» **WHAT YOU ARE ASKED TO DO**
Copy out the lines below that hold the word "round".

Object state change records
━━━━━━━━━━

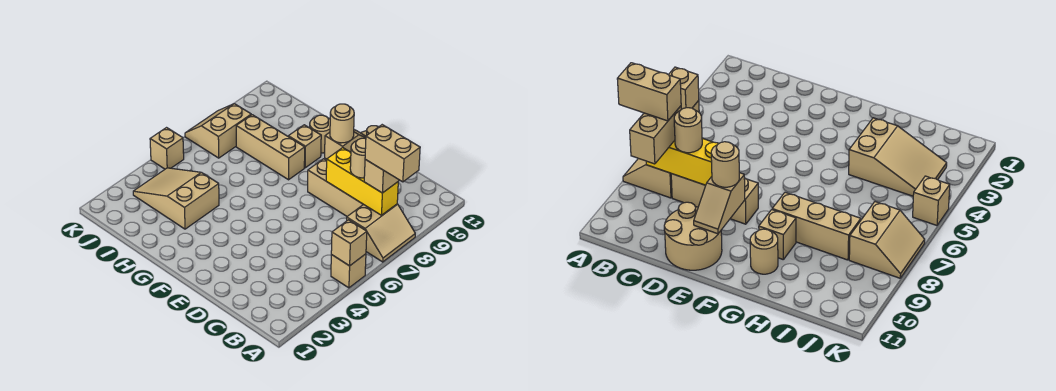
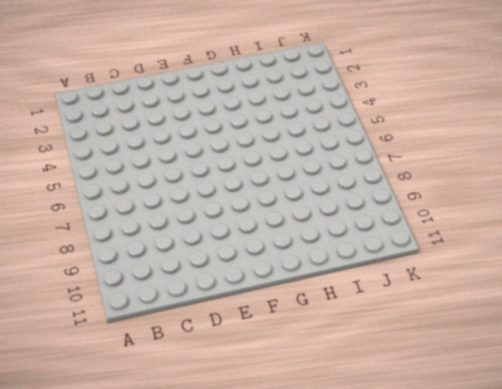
none -> tan brick A5 level 1
none -> tan slope A7:B8 level 1 top B
none -> tan brick C8:E8 level 1

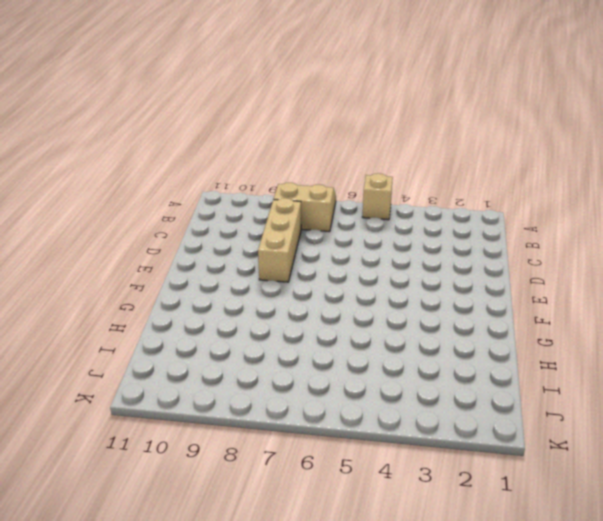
none -> tan round brick D10:E11 level 1
none -> tan brick G8:I8 level 1
none -> tan brick G9 level 1

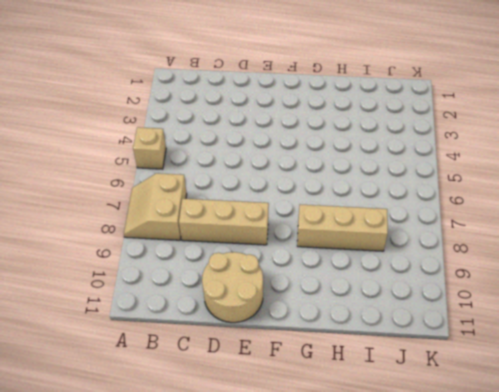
none -> tan brick G9 level 1
none -> tan round brick G10 level 1
none -> tan slope H3:J4 level 1 top H

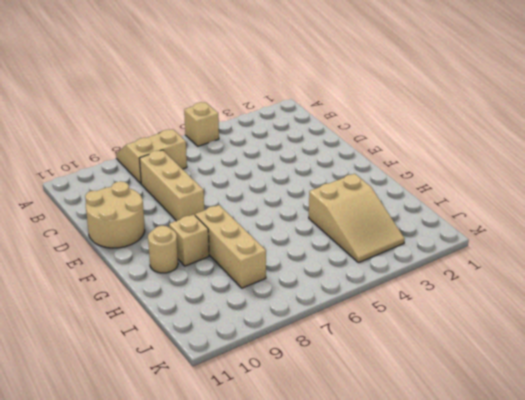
none -> tan slope J7:K8 level 1 top J
none -> tan brick K5 level 1
none -> tan brick A5 level 2

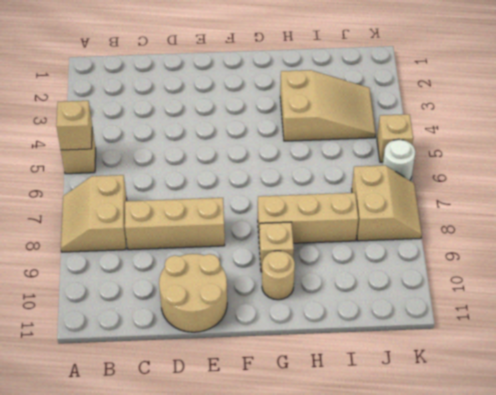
white round brick K6 level 1 -> none
none -> yellow brick B8:D8 level 2
none -> tan slope E9:E10 level 2 top 9
none -> tan brick B8:B9 level 3

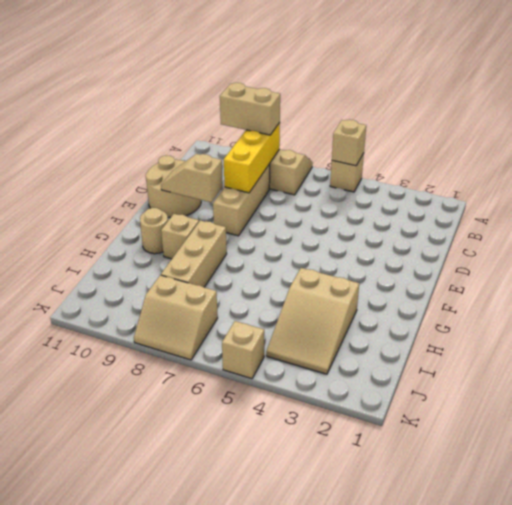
none -> tan round brick C8 level 3
none -> tan round brick E9 level 3
none -> tan brick A8:B8 level 4

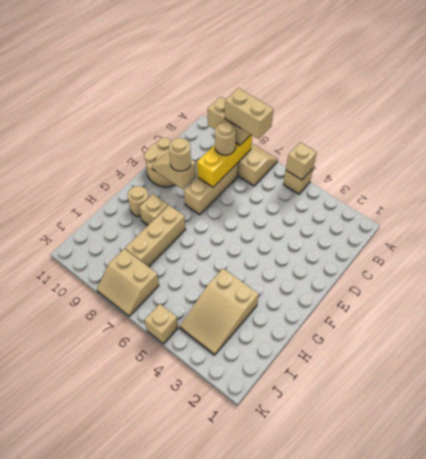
tan brick B7:B8 level 4 -> tan brick A8:B8 level 4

━━━━━━━━━━

» **ANSWER SECTION**
none -> tan round brick D10:E11 level 1
none -> tan round brick G10 level 1
white round brick K6 level 1 -> none
none -> tan round brick C8 level 3
none -> tan round brick E9 level 3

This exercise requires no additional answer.